__ASSIGNMENT__:
Reproduce the first line of the entries that follow and each later line, word for word, ending with the one containing "IC203 pin OUT: BTN -> VLOAD".

__RECORDS FOR THIS EXERCISE__:
══════════
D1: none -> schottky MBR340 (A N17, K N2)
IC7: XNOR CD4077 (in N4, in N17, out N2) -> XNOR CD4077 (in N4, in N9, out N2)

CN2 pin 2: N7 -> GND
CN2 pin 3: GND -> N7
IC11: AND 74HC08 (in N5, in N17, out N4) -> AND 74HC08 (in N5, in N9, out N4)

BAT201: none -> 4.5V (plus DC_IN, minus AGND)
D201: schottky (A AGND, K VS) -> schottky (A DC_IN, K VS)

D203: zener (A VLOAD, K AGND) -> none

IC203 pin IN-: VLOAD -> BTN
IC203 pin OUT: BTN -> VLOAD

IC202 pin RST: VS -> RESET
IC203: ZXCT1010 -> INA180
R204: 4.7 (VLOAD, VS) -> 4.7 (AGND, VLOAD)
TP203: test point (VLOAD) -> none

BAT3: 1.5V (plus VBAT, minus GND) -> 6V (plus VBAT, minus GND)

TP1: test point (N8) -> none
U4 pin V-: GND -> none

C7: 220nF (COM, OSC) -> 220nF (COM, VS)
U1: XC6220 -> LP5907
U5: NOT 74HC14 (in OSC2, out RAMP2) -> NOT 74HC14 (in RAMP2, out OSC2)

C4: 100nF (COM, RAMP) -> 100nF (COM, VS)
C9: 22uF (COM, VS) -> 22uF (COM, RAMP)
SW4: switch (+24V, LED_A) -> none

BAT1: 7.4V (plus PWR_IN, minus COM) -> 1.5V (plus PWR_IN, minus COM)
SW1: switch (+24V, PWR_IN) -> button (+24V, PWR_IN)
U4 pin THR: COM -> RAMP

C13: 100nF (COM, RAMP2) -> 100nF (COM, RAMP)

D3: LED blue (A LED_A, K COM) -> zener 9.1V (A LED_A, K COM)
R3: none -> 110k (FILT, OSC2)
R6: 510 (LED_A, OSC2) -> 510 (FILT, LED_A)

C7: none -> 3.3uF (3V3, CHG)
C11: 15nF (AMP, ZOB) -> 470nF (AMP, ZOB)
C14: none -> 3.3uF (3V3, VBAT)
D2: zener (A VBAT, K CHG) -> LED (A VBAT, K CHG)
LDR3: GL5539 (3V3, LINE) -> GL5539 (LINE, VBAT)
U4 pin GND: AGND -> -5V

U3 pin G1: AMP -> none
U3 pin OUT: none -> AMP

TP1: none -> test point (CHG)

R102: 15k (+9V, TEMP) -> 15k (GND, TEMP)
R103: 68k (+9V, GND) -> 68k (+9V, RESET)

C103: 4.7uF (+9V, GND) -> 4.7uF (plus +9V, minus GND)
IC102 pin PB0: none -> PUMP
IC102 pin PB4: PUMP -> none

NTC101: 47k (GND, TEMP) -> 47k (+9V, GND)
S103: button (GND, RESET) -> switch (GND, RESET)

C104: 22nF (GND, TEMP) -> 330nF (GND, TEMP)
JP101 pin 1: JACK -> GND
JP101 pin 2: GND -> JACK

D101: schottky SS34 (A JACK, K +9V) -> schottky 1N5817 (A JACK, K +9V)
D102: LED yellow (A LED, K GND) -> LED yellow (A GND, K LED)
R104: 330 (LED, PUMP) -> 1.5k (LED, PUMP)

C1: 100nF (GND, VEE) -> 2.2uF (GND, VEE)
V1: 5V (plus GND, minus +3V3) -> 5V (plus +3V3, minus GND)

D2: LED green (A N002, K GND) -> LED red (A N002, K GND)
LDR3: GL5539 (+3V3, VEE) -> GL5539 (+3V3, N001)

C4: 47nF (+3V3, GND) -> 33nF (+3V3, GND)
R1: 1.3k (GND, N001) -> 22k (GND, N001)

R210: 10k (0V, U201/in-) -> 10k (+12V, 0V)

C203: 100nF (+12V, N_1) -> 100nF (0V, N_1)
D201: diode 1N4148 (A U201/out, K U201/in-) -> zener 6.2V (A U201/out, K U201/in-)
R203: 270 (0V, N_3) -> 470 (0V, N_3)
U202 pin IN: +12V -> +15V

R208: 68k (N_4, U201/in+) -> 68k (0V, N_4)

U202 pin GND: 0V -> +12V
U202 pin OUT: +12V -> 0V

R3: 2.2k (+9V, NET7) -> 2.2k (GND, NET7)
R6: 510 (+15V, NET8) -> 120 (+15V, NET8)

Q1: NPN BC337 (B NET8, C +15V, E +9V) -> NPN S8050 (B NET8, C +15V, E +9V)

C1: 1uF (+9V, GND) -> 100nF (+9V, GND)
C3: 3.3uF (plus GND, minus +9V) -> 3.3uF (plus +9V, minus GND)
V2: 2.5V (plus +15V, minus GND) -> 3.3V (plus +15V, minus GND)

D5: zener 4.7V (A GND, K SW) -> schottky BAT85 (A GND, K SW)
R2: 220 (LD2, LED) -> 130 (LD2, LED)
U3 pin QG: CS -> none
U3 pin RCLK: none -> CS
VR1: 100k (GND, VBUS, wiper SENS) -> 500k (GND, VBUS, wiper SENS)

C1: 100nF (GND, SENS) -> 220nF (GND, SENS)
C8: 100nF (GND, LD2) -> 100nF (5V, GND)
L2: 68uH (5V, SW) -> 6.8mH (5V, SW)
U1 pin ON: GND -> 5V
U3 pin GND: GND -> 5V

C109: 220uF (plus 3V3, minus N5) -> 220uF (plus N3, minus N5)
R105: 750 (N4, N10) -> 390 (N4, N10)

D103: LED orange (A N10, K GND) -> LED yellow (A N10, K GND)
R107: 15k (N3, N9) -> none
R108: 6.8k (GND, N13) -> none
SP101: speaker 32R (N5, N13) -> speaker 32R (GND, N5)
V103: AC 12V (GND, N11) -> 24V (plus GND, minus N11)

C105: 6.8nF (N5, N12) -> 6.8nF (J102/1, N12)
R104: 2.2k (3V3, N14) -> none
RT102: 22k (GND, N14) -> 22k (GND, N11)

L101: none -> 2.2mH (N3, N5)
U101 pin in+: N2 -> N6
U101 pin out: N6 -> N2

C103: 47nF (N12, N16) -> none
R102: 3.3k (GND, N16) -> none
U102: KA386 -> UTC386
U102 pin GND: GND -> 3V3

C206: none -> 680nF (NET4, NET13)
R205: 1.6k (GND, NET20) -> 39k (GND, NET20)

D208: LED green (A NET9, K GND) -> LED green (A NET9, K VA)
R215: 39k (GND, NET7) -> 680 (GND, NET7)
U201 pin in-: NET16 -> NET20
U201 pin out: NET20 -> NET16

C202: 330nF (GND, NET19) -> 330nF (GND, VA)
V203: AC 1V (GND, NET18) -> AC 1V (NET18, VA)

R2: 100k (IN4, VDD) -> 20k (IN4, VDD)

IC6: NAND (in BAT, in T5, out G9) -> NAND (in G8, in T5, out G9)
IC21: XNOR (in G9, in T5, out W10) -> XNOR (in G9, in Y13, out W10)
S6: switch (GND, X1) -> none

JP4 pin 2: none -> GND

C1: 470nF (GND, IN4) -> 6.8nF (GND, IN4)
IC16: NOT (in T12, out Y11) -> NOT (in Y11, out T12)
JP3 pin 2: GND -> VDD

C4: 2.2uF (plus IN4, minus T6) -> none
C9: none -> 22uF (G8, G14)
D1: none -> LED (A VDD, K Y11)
══════════
__FINISHED TASK__:
D1: none -> schottky MBR340 (A N17, K N2)
IC7: XNOR CD4077 (in N4, in N17, out N2) -> XNOR CD4077 (in N4, in N9, out N2)

CN2 pin 2: N7 -> GND
CN2 pin 3: GND -> N7
IC11: AND 74HC08 (in N5, in N17, out N4) -> AND 74HC08 (in N5, in N9, out N4)

BAT201: none -> 4.5V (plus DC_IN, minus AGND)
D201: schottky (A AGND, K VS) -> schottky (A DC_IN, K VS)

D203: zener (A VLOAD, K AGND) -> none

IC203 pin IN-: VLOAD -> BTN
IC203 pin OUT: BTN -> VLOAD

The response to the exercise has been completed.